WHAT YOU HAVE TO DO >>
From the listing below, select every line where the word "unclassified" appears.

GIVEN ENTRIES >>
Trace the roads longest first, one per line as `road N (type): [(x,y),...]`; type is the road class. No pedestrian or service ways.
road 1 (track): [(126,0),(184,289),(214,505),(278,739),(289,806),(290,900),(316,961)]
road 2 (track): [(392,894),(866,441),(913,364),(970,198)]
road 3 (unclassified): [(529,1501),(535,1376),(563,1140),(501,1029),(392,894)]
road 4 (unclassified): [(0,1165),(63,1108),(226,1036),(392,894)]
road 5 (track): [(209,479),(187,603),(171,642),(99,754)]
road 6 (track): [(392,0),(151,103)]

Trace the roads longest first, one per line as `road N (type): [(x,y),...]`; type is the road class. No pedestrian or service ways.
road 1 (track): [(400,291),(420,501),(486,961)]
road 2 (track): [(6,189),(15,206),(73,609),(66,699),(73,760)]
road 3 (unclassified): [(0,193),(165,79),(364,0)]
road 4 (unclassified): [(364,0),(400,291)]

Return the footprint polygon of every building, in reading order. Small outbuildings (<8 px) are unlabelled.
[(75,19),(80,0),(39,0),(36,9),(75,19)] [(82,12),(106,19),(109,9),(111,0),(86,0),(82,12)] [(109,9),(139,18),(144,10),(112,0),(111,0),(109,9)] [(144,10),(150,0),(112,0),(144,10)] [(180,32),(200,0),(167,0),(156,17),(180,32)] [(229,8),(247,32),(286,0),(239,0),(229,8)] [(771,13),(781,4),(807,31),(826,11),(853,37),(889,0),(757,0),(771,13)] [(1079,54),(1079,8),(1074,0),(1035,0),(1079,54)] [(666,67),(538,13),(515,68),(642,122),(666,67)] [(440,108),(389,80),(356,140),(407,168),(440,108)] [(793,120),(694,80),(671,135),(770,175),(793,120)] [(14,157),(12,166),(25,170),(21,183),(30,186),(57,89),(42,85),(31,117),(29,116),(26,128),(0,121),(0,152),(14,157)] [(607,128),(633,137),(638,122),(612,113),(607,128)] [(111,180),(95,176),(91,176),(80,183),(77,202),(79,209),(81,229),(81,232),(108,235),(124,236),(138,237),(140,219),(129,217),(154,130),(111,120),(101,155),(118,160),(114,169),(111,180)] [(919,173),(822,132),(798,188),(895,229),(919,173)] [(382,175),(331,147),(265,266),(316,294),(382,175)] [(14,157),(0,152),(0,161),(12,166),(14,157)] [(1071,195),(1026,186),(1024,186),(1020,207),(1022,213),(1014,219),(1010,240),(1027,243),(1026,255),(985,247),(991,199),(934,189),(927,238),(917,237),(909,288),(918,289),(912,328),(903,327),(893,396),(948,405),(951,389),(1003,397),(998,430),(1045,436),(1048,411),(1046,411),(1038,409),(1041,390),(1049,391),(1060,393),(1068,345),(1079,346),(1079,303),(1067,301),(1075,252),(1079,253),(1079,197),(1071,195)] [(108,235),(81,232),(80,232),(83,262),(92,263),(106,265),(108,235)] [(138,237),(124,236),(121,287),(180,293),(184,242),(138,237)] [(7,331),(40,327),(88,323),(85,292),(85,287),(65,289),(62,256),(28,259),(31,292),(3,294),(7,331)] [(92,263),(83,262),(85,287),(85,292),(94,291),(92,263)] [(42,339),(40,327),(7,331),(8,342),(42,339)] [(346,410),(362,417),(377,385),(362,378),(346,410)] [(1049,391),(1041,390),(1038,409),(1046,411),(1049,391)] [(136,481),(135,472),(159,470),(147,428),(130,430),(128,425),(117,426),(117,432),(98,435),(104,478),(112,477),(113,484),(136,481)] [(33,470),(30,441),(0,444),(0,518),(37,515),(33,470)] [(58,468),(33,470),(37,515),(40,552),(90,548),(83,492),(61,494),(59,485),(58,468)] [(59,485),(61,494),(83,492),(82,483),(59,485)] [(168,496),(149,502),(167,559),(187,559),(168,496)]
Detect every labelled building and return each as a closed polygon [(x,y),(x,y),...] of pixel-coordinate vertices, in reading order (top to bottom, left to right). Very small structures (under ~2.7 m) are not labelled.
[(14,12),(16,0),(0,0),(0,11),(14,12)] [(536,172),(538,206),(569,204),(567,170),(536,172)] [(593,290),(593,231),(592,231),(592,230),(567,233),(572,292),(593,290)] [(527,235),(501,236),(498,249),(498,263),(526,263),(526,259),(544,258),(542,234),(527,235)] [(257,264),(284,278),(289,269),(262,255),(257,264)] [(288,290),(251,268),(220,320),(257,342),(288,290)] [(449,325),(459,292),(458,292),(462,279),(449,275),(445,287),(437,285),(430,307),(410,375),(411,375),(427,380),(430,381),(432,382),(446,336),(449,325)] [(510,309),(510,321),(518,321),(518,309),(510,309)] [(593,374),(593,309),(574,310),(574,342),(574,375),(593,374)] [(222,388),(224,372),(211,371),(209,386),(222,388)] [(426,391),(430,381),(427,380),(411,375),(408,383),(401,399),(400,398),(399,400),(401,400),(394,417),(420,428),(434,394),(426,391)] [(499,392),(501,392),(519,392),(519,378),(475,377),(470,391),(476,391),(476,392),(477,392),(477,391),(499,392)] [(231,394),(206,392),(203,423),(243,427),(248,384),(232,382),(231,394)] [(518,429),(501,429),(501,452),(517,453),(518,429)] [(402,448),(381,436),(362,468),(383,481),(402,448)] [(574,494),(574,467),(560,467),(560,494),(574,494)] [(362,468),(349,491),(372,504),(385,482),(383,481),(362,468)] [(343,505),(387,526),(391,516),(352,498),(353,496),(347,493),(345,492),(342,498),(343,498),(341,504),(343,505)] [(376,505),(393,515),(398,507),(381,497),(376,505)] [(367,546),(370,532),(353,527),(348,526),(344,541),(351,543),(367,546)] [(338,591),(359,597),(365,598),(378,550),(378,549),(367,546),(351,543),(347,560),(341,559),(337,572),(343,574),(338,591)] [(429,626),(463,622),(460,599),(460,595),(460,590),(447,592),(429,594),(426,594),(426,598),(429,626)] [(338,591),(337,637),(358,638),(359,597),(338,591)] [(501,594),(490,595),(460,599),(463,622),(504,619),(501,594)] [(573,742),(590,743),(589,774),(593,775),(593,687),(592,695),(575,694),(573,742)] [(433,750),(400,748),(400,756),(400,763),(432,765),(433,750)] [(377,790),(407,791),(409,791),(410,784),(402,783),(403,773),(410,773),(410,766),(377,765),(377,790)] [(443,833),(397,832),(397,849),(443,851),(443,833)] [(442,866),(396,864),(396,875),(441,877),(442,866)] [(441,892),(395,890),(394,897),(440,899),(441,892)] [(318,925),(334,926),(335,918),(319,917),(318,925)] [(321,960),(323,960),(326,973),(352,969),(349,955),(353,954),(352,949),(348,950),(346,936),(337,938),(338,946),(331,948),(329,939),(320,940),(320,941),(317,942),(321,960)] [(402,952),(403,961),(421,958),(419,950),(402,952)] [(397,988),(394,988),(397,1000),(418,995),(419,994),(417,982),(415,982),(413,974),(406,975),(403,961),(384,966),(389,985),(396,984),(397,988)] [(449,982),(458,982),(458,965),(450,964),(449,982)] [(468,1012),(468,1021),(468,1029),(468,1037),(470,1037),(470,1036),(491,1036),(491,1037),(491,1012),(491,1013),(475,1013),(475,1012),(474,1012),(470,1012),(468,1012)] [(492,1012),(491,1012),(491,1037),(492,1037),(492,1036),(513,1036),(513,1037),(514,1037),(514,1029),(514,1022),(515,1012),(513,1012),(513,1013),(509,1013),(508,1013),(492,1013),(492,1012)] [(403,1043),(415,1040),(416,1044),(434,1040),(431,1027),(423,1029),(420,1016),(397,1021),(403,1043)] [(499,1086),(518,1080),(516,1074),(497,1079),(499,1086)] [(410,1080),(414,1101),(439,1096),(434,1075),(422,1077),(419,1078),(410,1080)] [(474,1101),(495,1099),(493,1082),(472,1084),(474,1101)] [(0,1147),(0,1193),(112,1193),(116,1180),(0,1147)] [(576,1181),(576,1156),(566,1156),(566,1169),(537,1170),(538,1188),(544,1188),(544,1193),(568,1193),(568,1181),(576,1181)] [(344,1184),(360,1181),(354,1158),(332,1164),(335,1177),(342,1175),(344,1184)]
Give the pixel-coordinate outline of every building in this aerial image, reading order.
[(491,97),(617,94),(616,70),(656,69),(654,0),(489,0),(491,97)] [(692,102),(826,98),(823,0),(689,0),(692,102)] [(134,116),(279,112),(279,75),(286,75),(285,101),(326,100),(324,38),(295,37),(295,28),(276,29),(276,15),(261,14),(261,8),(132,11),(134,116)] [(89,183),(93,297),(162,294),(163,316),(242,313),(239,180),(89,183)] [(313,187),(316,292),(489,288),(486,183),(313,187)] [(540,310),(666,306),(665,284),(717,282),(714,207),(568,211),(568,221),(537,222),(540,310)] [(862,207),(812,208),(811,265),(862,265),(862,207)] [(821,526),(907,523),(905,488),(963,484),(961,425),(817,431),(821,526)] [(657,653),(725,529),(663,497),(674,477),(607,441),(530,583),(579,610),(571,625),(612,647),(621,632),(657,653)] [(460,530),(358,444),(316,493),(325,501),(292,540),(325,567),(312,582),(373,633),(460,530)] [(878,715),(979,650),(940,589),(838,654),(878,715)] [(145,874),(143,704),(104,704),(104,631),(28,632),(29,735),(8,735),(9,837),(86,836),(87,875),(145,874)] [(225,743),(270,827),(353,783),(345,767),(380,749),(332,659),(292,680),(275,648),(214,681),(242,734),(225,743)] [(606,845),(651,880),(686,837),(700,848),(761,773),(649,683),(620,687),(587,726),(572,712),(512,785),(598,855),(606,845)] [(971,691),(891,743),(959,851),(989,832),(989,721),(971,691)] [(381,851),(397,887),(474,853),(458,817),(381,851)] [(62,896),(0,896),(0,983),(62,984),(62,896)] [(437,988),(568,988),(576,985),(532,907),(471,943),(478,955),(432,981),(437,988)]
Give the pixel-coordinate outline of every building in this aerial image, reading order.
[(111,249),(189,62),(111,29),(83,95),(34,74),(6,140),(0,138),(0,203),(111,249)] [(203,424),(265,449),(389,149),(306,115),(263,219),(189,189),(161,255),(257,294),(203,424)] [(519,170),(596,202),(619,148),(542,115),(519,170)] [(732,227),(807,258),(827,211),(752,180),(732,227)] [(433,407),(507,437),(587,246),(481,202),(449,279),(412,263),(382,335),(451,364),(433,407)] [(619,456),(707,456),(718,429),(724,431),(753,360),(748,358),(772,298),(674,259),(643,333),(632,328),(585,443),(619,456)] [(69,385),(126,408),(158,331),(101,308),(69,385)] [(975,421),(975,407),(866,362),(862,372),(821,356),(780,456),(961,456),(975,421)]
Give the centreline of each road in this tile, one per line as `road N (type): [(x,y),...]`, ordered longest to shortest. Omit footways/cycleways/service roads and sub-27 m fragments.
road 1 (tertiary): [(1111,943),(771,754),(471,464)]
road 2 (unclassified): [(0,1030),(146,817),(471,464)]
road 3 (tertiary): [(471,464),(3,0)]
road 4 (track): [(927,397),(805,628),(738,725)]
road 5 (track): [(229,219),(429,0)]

REPLY >>
road 3 (unclassified): [(529,1501),(535,1376),(563,1140),(501,1029),(392,894)]
road 4 (unclassified): [(0,1165),(63,1108),(226,1036),(392,894)]
road 3 (unclassified): [(0,193),(165,79),(364,0)]
road 4 (unclassified): [(364,0),(400,291)]
road 2 (unclassified): [(0,1030),(146,817),(471,464)]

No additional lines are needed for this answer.